== EXERCISE MATERIALS ==

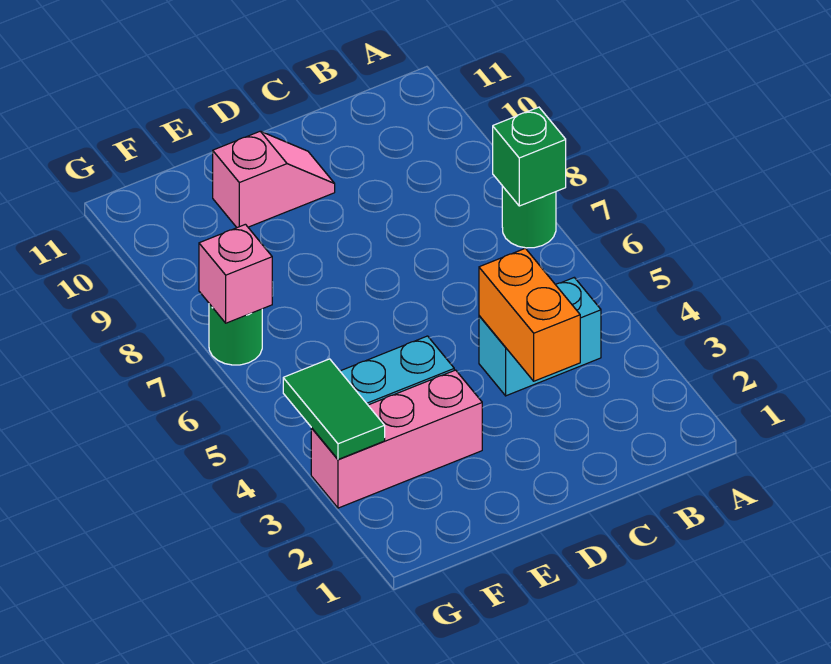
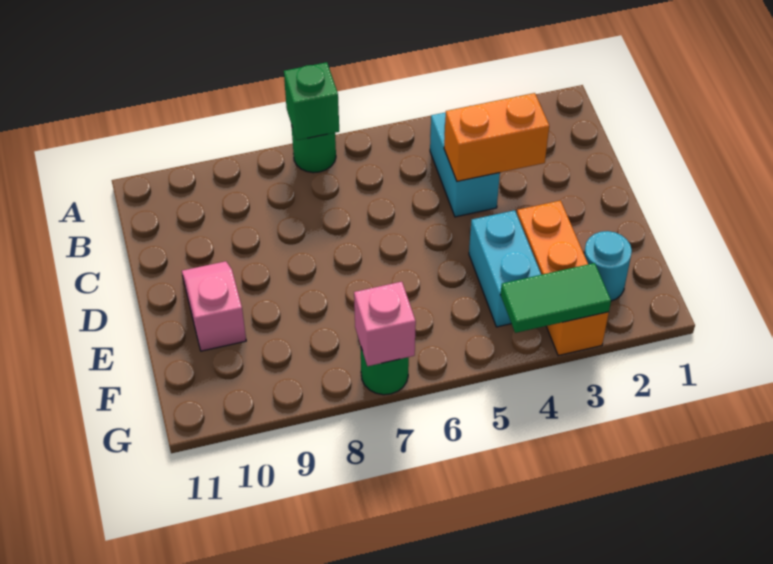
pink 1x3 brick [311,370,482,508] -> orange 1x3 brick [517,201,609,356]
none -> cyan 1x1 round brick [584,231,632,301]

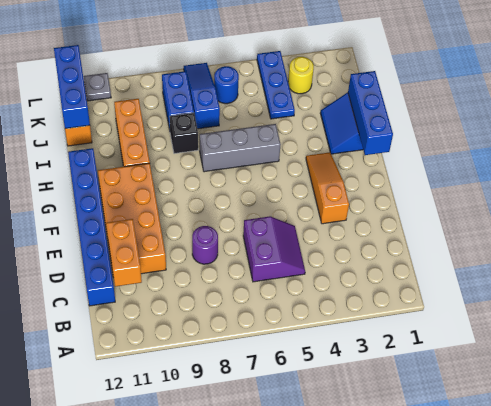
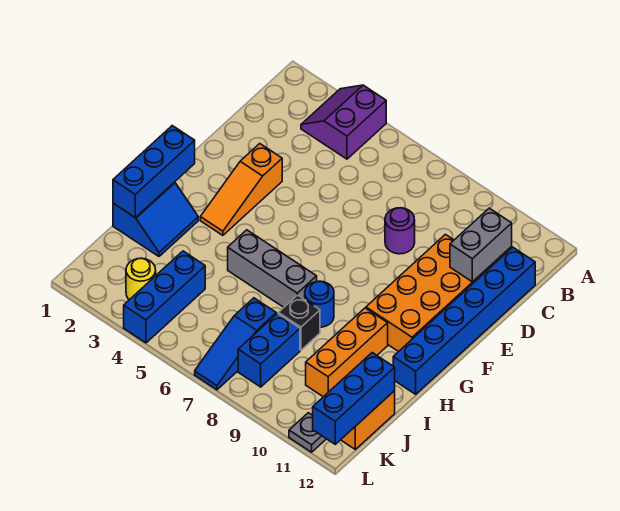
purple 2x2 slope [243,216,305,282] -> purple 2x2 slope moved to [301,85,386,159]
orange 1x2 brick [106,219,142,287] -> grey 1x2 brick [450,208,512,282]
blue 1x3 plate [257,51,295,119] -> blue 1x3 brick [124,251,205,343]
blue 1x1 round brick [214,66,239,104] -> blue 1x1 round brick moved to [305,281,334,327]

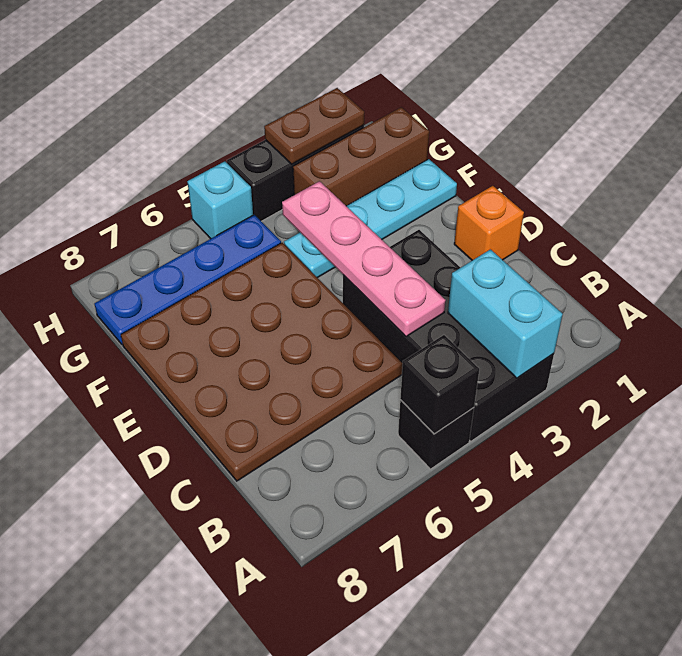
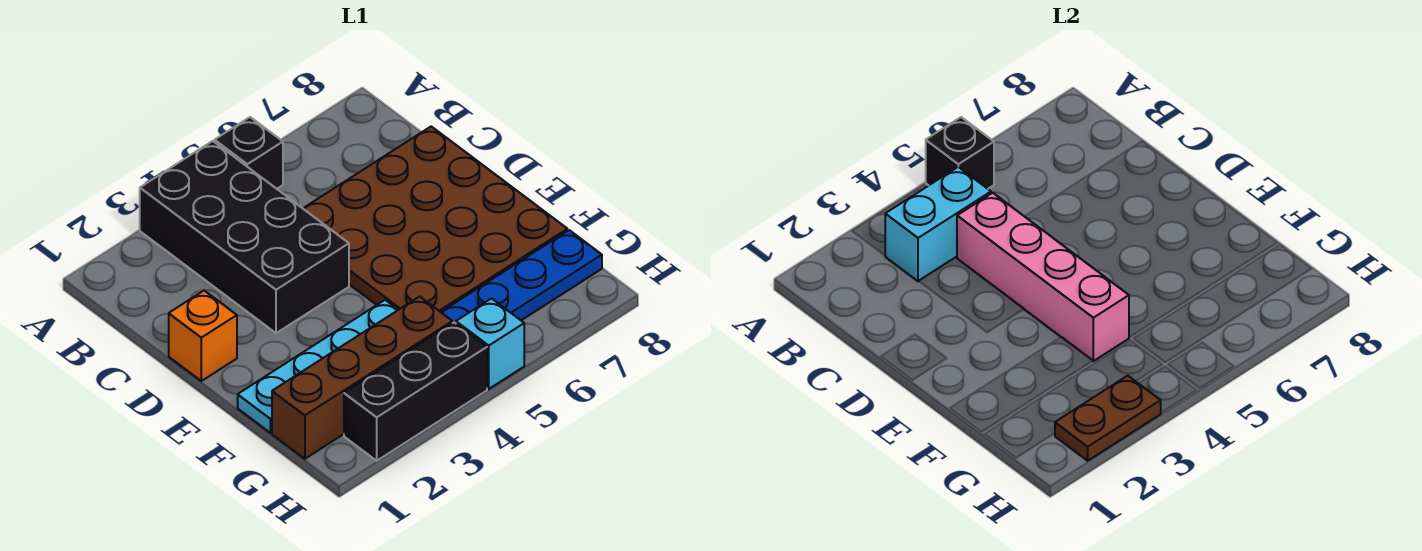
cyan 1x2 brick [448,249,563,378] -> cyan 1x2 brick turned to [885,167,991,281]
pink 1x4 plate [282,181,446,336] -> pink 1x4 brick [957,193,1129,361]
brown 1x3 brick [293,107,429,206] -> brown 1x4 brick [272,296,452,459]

===

Return every line from the entries above that contains the word "cyan".

→ REPLY TO THE EXERCISE
none -> cyan 1x1 round brick [584,231,632,301]
cyan 1x2 brick [448,249,563,378] -> cyan 1x2 brick turned to [885,167,991,281]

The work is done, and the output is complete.